Check the material that follows for the word "button" and say how many lines contain it, with no other words.
◆ ◆ ◆
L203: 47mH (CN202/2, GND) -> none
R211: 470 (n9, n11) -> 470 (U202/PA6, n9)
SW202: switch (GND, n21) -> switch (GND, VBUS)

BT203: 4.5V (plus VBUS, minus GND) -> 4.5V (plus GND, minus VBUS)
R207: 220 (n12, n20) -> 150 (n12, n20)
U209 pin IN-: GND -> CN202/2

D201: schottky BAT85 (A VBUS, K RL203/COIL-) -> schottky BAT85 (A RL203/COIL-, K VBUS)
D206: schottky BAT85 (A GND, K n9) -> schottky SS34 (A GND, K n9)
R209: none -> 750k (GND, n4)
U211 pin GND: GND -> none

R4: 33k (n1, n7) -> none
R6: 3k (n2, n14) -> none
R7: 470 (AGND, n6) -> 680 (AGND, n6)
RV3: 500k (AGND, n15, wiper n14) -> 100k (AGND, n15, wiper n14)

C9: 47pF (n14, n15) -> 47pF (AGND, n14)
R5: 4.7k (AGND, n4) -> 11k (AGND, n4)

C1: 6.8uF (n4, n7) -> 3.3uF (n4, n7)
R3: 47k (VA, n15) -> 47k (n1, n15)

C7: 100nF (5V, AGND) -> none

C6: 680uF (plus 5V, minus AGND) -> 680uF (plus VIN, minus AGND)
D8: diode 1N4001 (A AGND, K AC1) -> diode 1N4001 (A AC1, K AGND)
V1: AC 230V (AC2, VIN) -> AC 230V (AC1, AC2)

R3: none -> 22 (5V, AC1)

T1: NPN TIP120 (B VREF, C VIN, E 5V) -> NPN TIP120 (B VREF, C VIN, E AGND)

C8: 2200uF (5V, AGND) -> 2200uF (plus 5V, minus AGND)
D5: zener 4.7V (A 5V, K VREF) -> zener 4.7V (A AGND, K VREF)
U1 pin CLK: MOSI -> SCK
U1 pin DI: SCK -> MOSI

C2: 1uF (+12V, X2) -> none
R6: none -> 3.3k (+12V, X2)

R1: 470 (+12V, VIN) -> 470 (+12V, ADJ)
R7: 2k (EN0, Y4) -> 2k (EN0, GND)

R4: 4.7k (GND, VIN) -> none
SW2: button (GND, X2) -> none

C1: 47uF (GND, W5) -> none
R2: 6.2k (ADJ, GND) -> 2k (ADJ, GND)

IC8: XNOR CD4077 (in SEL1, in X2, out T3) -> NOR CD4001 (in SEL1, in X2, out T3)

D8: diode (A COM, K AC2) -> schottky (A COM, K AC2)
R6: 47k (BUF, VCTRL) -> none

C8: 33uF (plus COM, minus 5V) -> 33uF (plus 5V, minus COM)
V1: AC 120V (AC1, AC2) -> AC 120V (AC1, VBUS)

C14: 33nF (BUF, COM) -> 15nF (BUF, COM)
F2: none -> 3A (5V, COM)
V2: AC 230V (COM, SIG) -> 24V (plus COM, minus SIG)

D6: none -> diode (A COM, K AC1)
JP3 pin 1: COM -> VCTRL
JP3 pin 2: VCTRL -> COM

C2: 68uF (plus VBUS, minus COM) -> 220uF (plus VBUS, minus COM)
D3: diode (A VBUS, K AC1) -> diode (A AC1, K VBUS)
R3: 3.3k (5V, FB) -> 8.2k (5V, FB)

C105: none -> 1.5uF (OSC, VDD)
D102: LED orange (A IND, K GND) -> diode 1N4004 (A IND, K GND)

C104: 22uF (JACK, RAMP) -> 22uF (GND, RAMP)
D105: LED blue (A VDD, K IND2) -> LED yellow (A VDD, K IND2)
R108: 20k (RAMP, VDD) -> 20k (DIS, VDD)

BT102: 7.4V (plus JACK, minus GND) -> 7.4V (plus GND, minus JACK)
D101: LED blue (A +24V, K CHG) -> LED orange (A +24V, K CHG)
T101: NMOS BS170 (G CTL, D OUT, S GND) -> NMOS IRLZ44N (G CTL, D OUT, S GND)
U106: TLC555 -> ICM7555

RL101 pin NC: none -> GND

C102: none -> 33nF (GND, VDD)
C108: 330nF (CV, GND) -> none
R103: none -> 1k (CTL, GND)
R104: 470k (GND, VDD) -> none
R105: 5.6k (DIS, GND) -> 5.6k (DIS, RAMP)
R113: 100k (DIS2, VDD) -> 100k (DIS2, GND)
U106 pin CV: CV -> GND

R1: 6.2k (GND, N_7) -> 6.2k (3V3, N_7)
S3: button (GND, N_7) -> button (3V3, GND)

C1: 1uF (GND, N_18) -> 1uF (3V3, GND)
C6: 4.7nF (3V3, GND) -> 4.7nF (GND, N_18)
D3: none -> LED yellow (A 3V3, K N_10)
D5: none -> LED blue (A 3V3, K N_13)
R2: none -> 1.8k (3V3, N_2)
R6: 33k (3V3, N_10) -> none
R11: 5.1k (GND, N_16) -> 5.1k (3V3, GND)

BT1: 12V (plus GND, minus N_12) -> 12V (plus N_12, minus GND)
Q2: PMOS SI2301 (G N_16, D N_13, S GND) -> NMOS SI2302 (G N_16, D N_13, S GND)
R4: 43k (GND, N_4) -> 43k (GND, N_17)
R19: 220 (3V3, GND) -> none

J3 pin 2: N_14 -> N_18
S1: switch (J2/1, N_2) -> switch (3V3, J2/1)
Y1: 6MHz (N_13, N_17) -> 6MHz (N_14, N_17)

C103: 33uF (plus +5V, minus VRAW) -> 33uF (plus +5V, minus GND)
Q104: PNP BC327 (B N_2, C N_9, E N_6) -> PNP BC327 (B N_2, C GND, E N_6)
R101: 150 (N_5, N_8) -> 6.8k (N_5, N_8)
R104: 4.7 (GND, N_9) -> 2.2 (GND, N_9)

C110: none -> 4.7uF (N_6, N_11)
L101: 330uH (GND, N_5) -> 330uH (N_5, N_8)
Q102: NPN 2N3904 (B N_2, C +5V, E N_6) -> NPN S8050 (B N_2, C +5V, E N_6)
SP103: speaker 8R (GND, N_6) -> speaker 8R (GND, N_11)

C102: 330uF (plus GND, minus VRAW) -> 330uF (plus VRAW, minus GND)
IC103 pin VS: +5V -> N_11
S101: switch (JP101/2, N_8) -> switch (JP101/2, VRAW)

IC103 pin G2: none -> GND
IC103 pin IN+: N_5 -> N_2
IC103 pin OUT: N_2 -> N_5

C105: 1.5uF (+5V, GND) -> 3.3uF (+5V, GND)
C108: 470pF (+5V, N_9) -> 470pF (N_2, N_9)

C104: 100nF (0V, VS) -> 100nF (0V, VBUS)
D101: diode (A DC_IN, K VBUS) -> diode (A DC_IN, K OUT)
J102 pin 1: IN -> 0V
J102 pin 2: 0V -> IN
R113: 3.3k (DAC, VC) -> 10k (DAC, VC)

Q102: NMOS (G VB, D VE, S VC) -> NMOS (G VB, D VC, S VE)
◆ ◆ ◆
WRITTEN SOLUTION: 2